» Description of the task:
Search the data for the word "cheese" and copy each line that has it.

» Provided records:
★ ★ ★ ★ ★ ★ ★

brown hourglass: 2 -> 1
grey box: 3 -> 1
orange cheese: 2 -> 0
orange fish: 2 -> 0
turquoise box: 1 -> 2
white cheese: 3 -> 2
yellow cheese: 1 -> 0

★ ★ ★ ★ ★ ★ ★

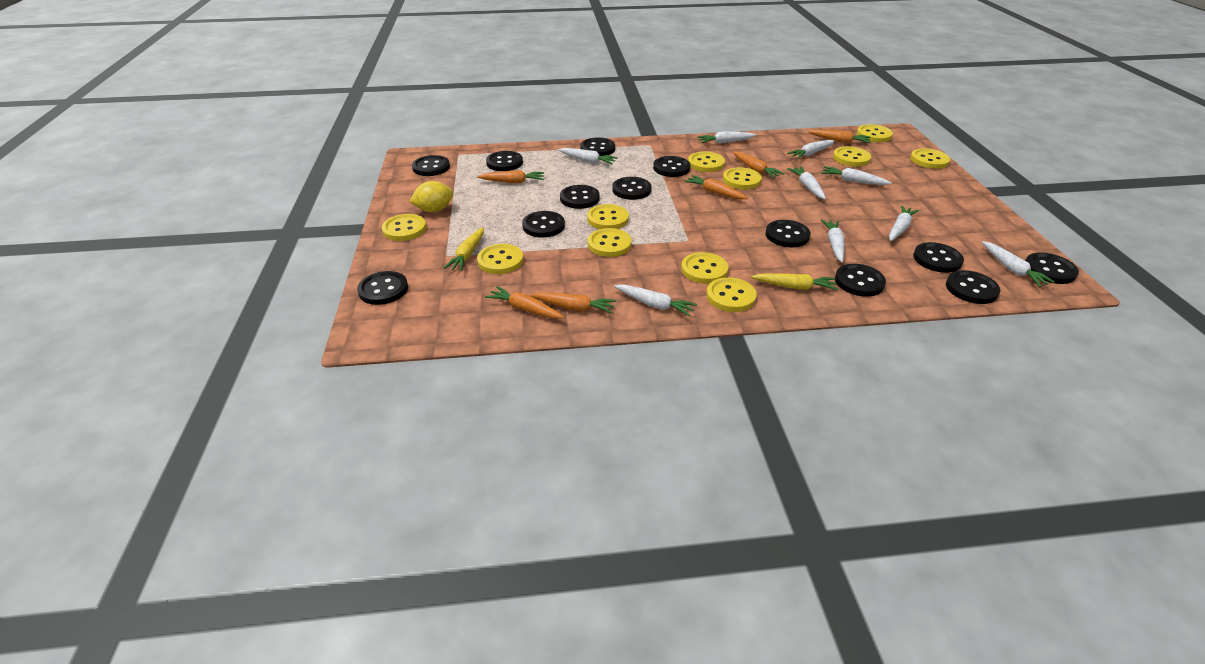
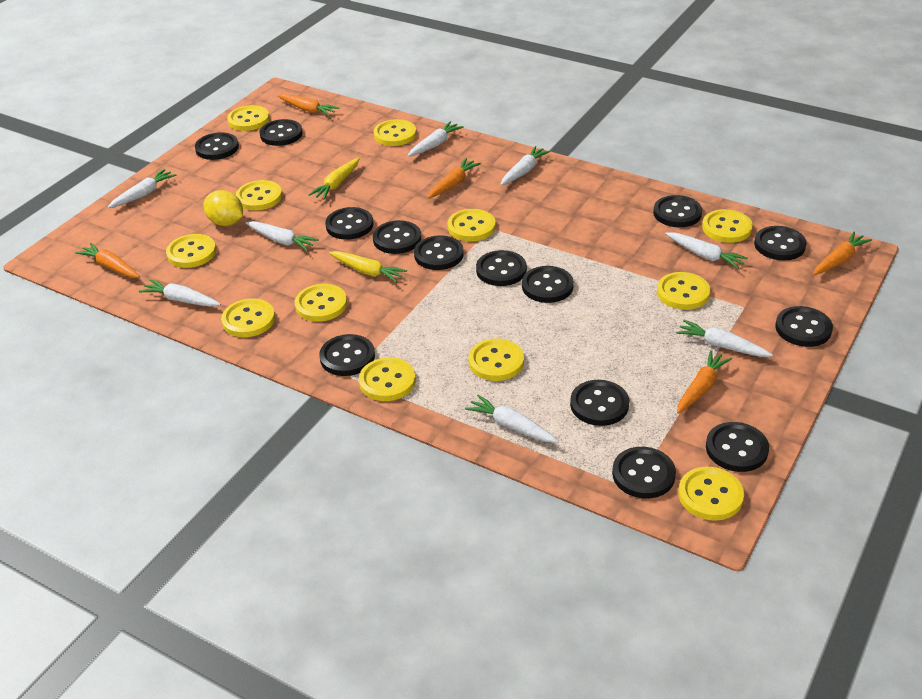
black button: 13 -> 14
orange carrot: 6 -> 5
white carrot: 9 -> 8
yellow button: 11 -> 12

★ ★ ★ ★ ★ ★ ★

» Response:
orange cheese: 2 -> 0
white cheese: 3 -> 2
yellow cheese: 1 -> 0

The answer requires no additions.